▶ _Task statement_
Show every line of the rows below that contains the string "tuplet".

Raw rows

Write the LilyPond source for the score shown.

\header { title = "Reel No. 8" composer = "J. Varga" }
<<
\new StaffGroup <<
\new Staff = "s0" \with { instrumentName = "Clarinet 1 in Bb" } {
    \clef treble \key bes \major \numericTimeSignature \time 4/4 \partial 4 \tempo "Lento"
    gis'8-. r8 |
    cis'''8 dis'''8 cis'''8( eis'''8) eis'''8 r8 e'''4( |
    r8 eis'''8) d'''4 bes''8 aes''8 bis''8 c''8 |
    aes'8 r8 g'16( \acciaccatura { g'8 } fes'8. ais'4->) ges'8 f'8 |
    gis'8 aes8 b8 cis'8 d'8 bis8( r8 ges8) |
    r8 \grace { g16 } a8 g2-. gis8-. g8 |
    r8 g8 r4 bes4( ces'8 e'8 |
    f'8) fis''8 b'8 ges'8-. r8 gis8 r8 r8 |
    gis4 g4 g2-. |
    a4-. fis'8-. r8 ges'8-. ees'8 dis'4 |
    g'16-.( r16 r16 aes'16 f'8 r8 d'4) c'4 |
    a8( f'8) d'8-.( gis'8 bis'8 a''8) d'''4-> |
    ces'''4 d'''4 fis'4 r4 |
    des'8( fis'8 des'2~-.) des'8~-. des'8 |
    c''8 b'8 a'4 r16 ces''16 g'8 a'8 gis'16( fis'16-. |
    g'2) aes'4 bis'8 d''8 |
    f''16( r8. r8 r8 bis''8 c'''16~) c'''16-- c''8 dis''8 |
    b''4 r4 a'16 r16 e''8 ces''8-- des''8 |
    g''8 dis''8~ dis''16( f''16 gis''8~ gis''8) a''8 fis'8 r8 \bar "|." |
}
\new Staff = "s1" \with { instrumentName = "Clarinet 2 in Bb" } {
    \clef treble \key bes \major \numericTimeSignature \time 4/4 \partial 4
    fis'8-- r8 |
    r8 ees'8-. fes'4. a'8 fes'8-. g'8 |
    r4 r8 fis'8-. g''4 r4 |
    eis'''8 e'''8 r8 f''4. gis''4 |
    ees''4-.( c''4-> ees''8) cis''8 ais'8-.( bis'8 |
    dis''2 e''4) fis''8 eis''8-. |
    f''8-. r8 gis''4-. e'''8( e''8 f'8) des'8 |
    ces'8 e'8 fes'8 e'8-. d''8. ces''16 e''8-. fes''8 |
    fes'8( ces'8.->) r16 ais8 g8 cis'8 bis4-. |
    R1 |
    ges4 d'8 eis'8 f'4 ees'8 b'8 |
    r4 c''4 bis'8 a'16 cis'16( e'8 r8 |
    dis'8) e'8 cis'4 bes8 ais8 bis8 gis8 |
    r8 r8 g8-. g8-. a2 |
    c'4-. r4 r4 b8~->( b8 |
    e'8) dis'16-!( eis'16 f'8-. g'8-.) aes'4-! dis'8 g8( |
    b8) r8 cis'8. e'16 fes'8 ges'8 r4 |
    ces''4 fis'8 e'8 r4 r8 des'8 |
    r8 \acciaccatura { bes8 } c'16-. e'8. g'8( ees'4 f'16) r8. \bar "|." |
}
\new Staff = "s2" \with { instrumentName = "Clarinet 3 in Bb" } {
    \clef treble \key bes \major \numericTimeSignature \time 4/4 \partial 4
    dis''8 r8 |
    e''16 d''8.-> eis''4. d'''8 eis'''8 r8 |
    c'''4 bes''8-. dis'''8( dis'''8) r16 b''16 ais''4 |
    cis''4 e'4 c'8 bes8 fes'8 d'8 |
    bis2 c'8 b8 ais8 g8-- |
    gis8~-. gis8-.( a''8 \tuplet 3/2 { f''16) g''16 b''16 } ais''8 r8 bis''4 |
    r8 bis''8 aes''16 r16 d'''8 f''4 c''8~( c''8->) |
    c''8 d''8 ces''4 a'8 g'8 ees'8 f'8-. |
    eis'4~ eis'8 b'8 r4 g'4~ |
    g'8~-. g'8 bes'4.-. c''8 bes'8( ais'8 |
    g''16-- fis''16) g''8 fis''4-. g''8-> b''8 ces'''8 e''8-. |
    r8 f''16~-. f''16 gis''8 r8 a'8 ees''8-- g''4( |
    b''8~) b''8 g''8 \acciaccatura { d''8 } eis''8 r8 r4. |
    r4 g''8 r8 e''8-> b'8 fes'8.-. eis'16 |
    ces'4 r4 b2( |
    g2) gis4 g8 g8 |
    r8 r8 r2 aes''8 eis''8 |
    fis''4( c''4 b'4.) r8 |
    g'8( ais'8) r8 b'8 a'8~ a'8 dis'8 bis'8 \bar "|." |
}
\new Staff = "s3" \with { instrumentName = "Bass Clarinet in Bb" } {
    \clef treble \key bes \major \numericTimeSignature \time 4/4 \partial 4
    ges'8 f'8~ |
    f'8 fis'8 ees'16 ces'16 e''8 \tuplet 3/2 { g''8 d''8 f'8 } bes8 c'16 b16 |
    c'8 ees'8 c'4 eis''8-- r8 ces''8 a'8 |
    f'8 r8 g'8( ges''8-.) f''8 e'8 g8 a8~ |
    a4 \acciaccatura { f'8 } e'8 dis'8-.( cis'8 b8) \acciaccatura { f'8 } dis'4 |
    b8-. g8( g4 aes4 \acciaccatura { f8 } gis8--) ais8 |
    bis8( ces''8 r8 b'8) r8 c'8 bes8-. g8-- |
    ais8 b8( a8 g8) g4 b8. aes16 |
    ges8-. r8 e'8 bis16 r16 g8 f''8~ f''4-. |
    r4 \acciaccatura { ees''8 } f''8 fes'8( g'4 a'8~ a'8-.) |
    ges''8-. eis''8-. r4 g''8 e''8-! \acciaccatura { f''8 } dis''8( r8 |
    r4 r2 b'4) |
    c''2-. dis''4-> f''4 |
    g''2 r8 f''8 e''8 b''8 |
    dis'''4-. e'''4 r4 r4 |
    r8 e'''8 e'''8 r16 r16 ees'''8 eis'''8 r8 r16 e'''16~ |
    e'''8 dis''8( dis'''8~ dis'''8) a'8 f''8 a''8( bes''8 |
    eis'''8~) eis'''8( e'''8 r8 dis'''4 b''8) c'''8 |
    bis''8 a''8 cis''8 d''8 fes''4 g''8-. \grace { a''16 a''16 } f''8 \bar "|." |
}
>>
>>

▶ _The output_
    gis8~-. gis8-.( a''8 \tuplet 3/2 { f''16) g''16 b''16 } ais''8 r8 bis''4 |
    f'8 fis'8 ees'16 ces'16 e''8 \tuplet 3/2 { g''8 d''8 f'8 } bes8 c'16 b16 |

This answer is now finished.